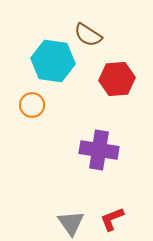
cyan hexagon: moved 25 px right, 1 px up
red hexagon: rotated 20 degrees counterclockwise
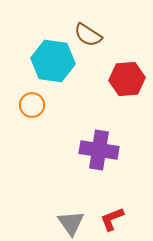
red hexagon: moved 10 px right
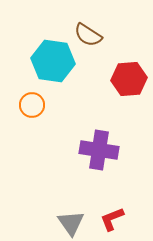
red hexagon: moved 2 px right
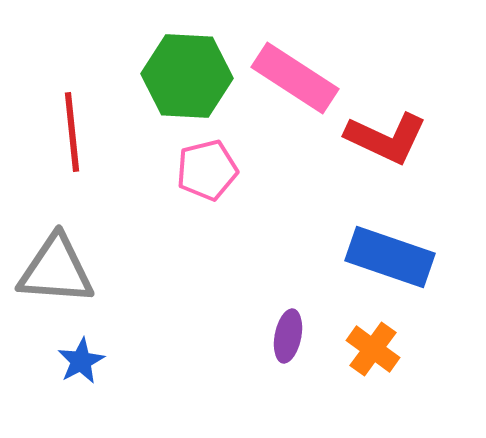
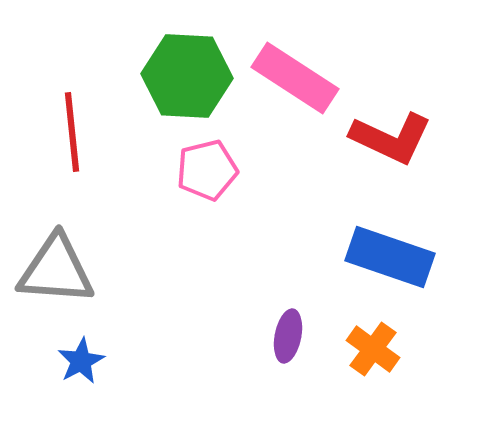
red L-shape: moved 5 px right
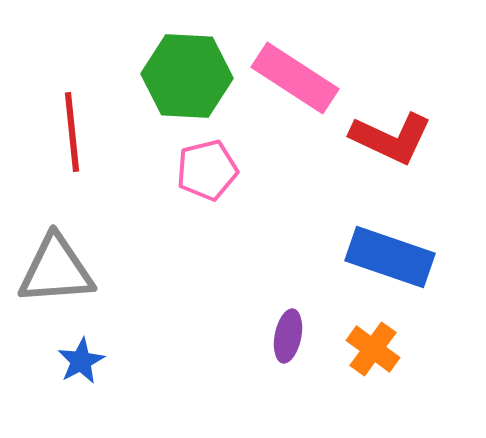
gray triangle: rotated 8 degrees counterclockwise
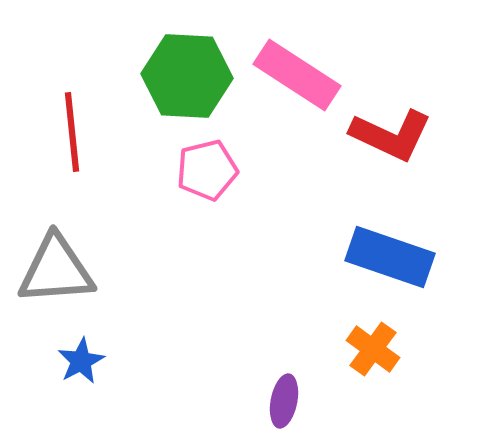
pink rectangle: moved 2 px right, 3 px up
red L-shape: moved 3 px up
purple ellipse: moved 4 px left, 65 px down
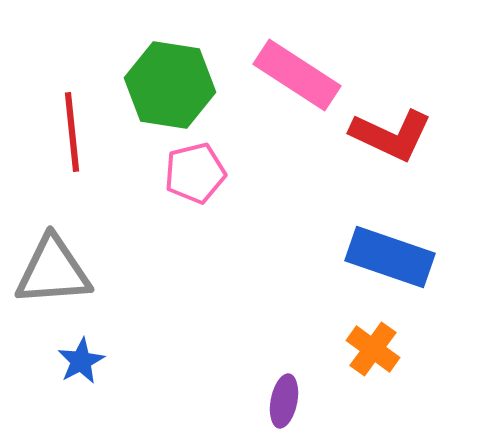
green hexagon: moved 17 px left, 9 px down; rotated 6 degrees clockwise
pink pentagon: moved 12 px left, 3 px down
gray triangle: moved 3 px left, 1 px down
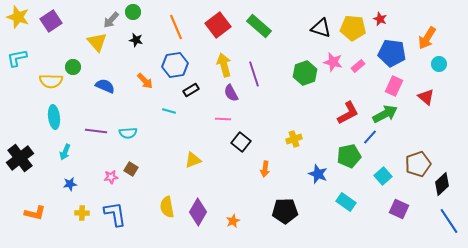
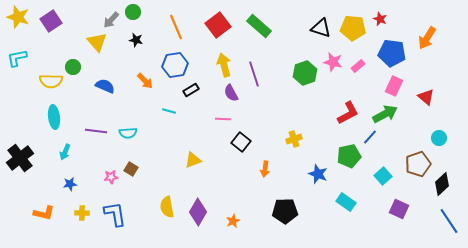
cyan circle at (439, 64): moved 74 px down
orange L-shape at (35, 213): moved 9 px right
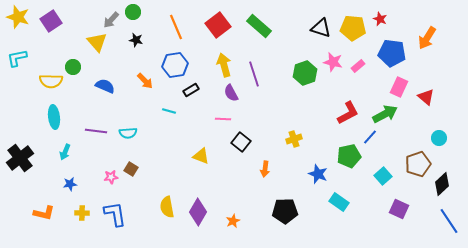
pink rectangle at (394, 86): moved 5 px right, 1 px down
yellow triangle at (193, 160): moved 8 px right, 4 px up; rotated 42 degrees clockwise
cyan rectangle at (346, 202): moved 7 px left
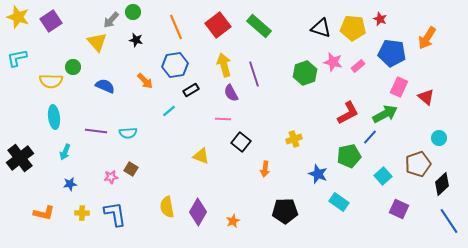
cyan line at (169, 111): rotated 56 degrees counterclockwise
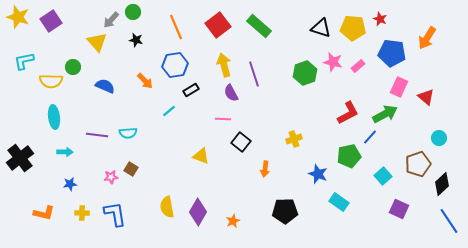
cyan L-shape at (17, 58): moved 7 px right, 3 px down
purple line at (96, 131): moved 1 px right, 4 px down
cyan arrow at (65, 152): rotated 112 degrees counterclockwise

→ **EXERCISE**: Copy every line above word for word, from the first to the last, but omit the pictures.

→ **TASK OUTPUT**:
cyan hexagon: moved 25 px right, 1 px up
red hexagon: rotated 20 degrees counterclockwise
red hexagon: moved 10 px right
red hexagon: moved 2 px right
red L-shape: moved 5 px right
gray triangle: rotated 8 degrees counterclockwise
pink rectangle: moved 2 px right, 3 px up
red L-shape: moved 3 px up
purple ellipse: moved 4 px left, 65 px down
green hexagon: moved 17 px left, 9 px down; rotated 6 degrees clockwise
pink pentagon: moved 12 px left, 3 px down
gray triangle: moved 3 px left, 1 px down
cyan circle at (439, 64): moved 74 px down
orange L-shape at (35, 213): moved 9 px right
pink rectangle at (394, 86): moved 5 px right, 1 px down
yellow triangle at (193, 160): moved 8 px right, 4 px up; rotated 42 degrees clockwise
cyan rectangle at (346, 202): moved 7 px left
cyan line at (169, 111): rotated 56 degrees counterclockwise
cyan L-shape at (17, 58): moved 7 px right, 3 px down
purple line at (96, 131): moved 1 px right, 4 px down
cyan arrow at (65, 152): rotated 112 degrees counterclockwise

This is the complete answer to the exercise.